## Problem to solve:
Could you swap "armchair" for "recliner" in the material, starting with the line with "Question: Considering the" and going on through the line with "This screenshot has height=540, width=960. Find", leaving everything else unchanged and the pictures out?

## Provided records:
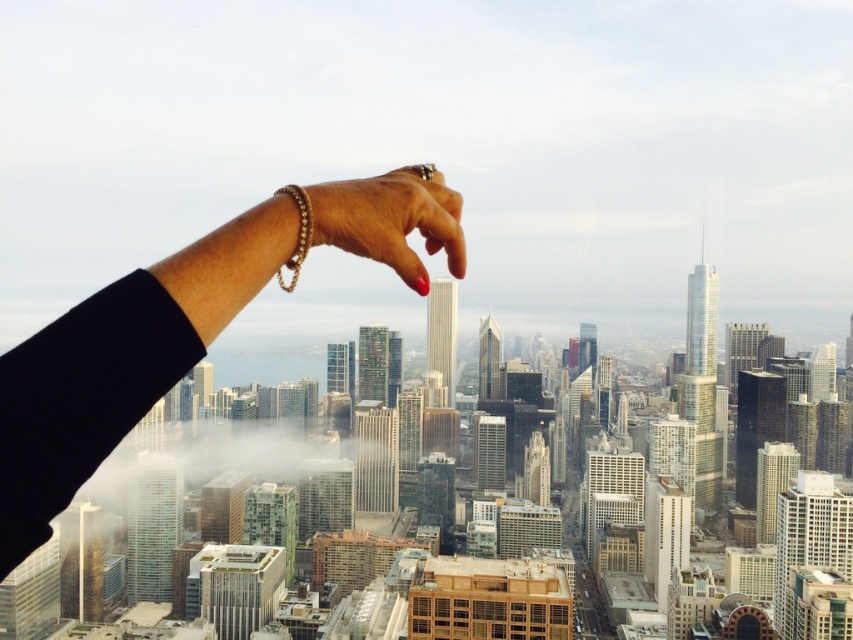
You are an artist trying to paint the scene. You notice two gold bracelets on the hand in the image. Which bracelet is closer to you, the gold chain bracelet at upper center or the gold metallic bracelet at upper center?

The gold chain bracelet at upper center is closer to you because it is further to the viewer than the gold metallic bracelet at upper center.

You are an architect designing a new building and want to place a model of the city on your desk. If you place a small flag at both point [444,196] and point [381,259], which flag will appear closer to you when viewed from above?

Point [381,259] will appear closer to you because it is in front of point [444,196] according to their positions.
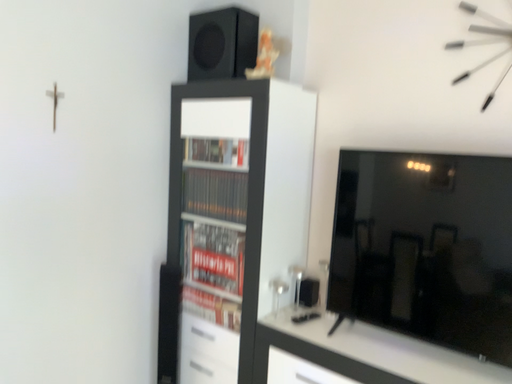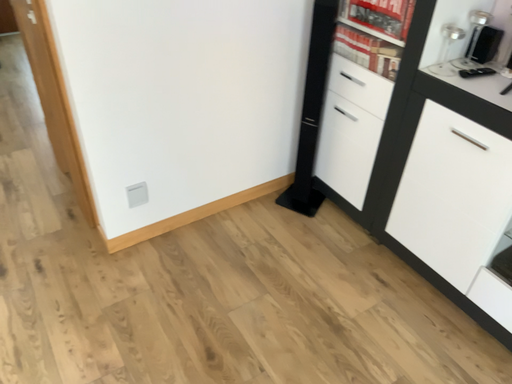
Question: Which way did the camera rotate in the video?

Choices:
 (A) rotated right
 (B) rotated left

Answer: (B)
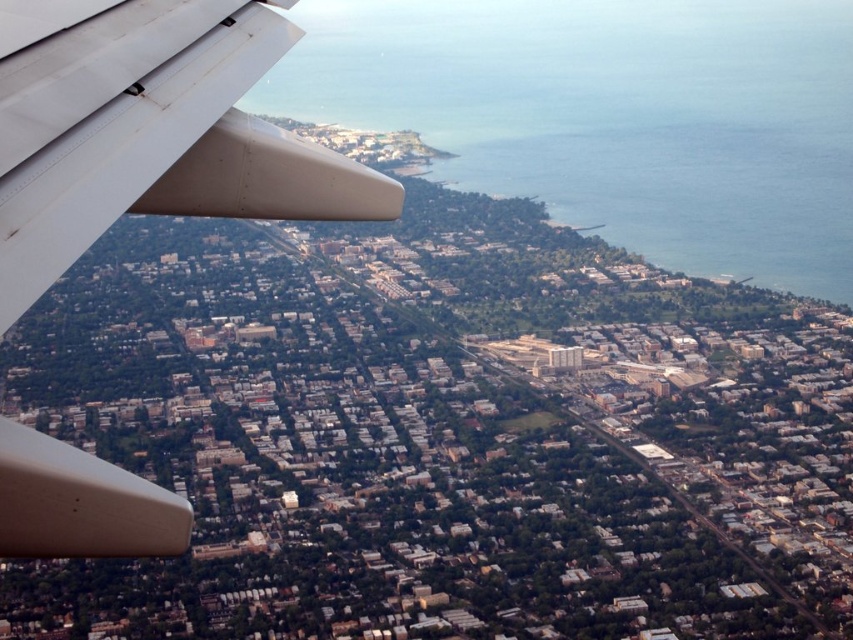
Who is higher up, blue water at lower right or white matte airplane wing at upper left?

blue water at lower right

The image size is (853, 640). What are the coordinates of `blue water at lower right` in the screenshot? It's located at (613, 116).

The height and width of the screenshot is (640, 853). I want to click on blue water at lower right, so click(613, 116).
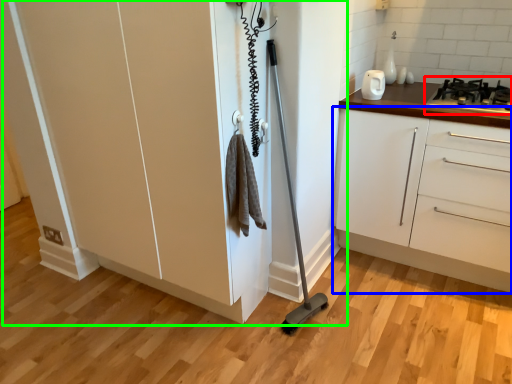
Question: Which object is positioned farthest from gas stove (highlighted by a red box)? Select from cabinetry (highlighted by a blue box) and cupboard (highlighted by a green box).

Choices:
 (A) cabinetry
 (B) cupboard

Answer: (B)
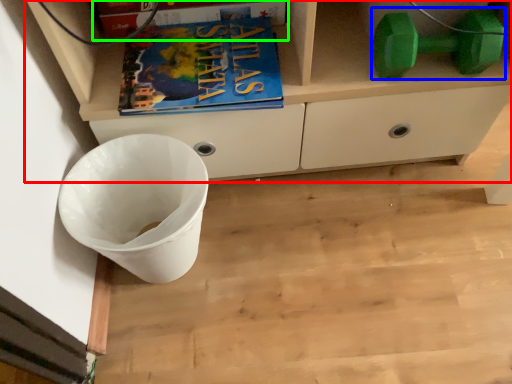
Question: Which object is the closest to the cabinetry (highlighted by a red box)? Choose among these: dumbbell (highlighted by a blue box) or paperback book (highlighted by a green box).

Choices:
 (A) dumbbell
 (B) paperback book

Answer: (A)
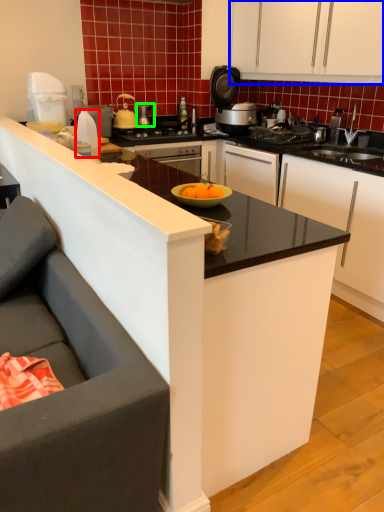
Question: Which object is the closest to the kitchen appliance (highlighted by a red box)? Choose among these: cabinetry (highlighted by a blue box) or kitchen appliance (highlighted by a green box).

Choices:
 (A) cabinetry
 (B) kitchen appliance

Answer: (B)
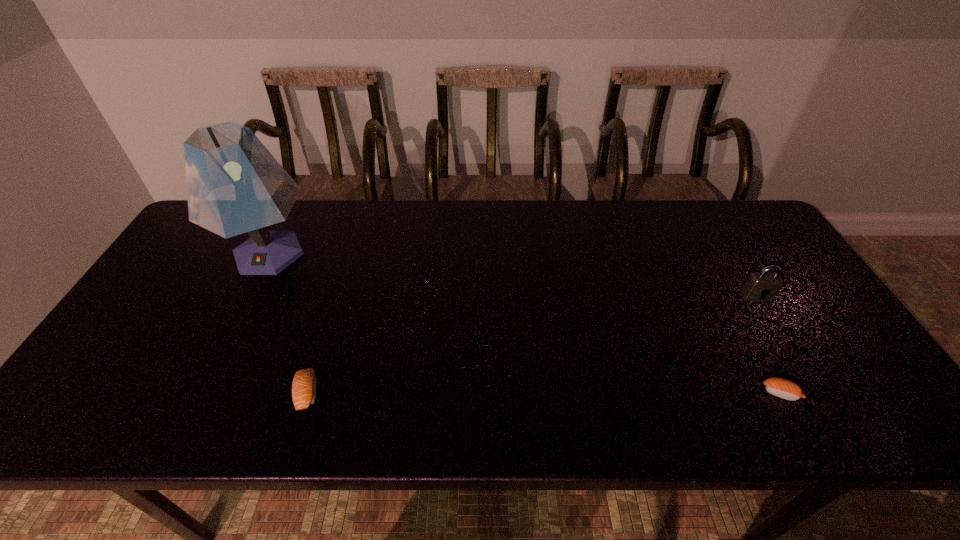
This screenshot has width=960, height=540. What are the coordinates of `the farthest object` in the screenshot? It's located at (234, 184).

Image resolution: width=960 pixels, height=540 pixels. In order to click on lampshade in this screenshot , I will do `click(234, 184)`.

Where is `the third nearest object`? The image size is (960, 540). the third nearest object is located at coordinates (762, 286).

Image resolution: width=960 pixels, height=540 pixels. What are the coordinates of `the third shortest object` in the screenshot? It's located at (762, 286).

You are a GUI agent. You are given a task and a screenshot of the screen. Output one action in this format:
    pyautogui.click(x=<x>, y=<y>)
    Task: Click on the left sushi
    The height and width of the screenshot is (540, 960).
    Given the screenshot: What is the action you would take?
    pyautogui.click(x=304, y=386)

Where is `the right sushi`? the right sushi is located at coordinates (783, 388).

Locate an element on the screen. The width and height of the screenshot is (960, 540). free space located 0.140m on the base of the farthest object is located at coordinates (231, 329).

Find the location of a particular element. The height and width of the screenshot is (540, 960). vacant space situated at the front of the third nearest object near the keyhole is located at coordinates click(774, 326).

This screenshot has height=540, width=960. Identify the location of vacant space positioned on the left of the third object from right to left. (141, 393).

This screenshot has width=960, height=540. I want to click on vacant space located on the left of the right sushi, so click(635, 393).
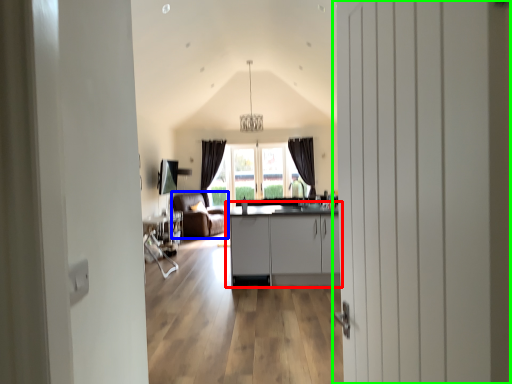
Question: Considering the real-world distances, which object is closest to cabinetry (highlighted by a red box)? armchair (highlighted by a blue box) or door (highlighted by a green box).

Choices:
 (A) armchair
 (B) door

Answer: (A)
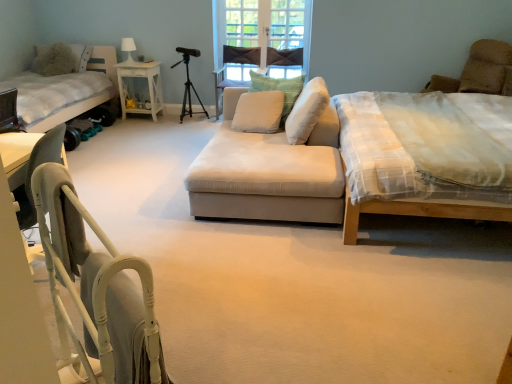
Image resolution: width=512 pixels, height=384 pixels. Find the location of `unoccupied area in front of beige fabric couch at center`. unoccupied area in front of beige fabric couch at center is located at coordinates (281, 276).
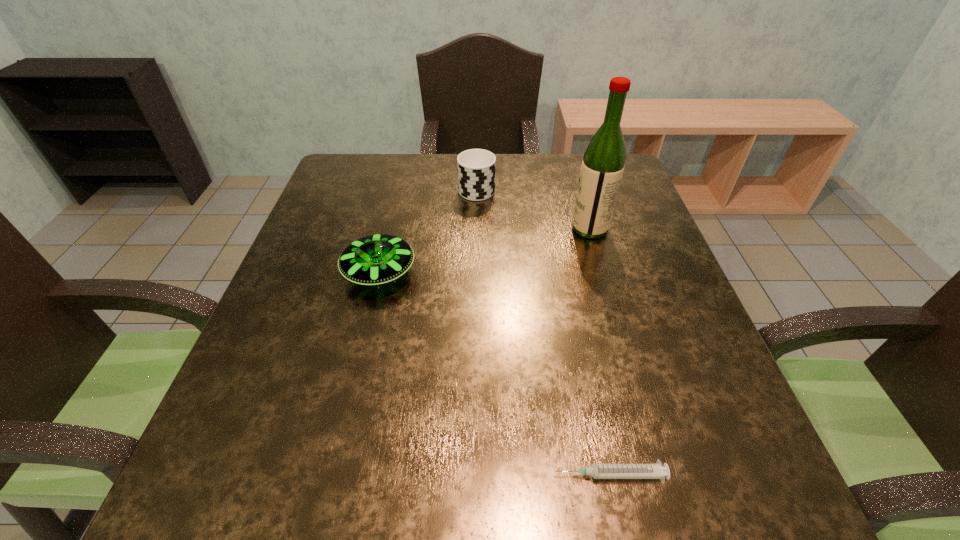
Where is `vacant space in between the cup and the nearest object`? The width and height of the screenshot is (960, 540). vacant space in between the cup and the nearest object is located at coordinates (543, 331).

Locate an element on the screen. This screenshot has height=540, width=960. free spot between the nearest object and the leftmost object is located at coordinates (494, 374).

This screenshot has height=540, width=960. Find the location of `free area in between the third nearest object and the nearest object`. free area in between the third nearest object and the nearest object is located at coordinates (600, 352).

Identify the location of vacant area that lies between the cup and the nearest object. (543, 331).

What are the coordinates of `empty location between the liquor and the second shortest object` in the screenshot? It's located at (485, 251).

Find the location of a particular element. The height and width of the screenshot is (540, 960). free space between the syringe and the third tallest object is located at coordinates click(x=494, y=374).

Find the location of a particular element. Image resolution: width=960 pixels, height=540 pixels. free area in between the leftmost object and the cup is located at coordinates (428, 230).

Locate an element on the screen. vacant area between the tallest object and the second tallest object is located at coordinates (533, 208).

What are the coordinates of `free spot between the liquor and the shortest object` in the screenshot? It's located at (600, 352).

Identify which object is located as the third nearest to the second object from left to right. Please provide its 2D coordinates. Your answer should be formatted as a tuple, i.e. [(x, y)], where the tuple contains the x and y coordinates of a point satisfying the conditions above.

[(598, 471)]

## Your response:
Question: Considering the real-world distances, which object is closest to cabinetry (highlighted by a red box)? recliner (highlighted by a blue box) or door (highlighted by a green box).

Choices:
 (A) recliner
 (B) door

Answer: (A)
Image resolution: width=512 pixels, height=384 pixels. Find the location of `unoccupied area in front of beige fabric couch at center`. unoccupied area in front of beige fabric couch at center is located at coordinates (281, 276).
Where is `vacant space in between the cup and the nearest object`? The width and height of the screenshot is (960, 540). vacant space in between the cup and the nearest object is located at coordinates (543, 331).

Locate an element on the screen. This screenshot has height=540, width=960. free spot between the nearest object and the leftmost object is located at coordinates (494, 374).

This screenshot has height=540, width=960. Find the location of `free area in between the third nearest object and the nearest object`. free area in between the third nearest object and the nearest object is located at coordinates (600, 352).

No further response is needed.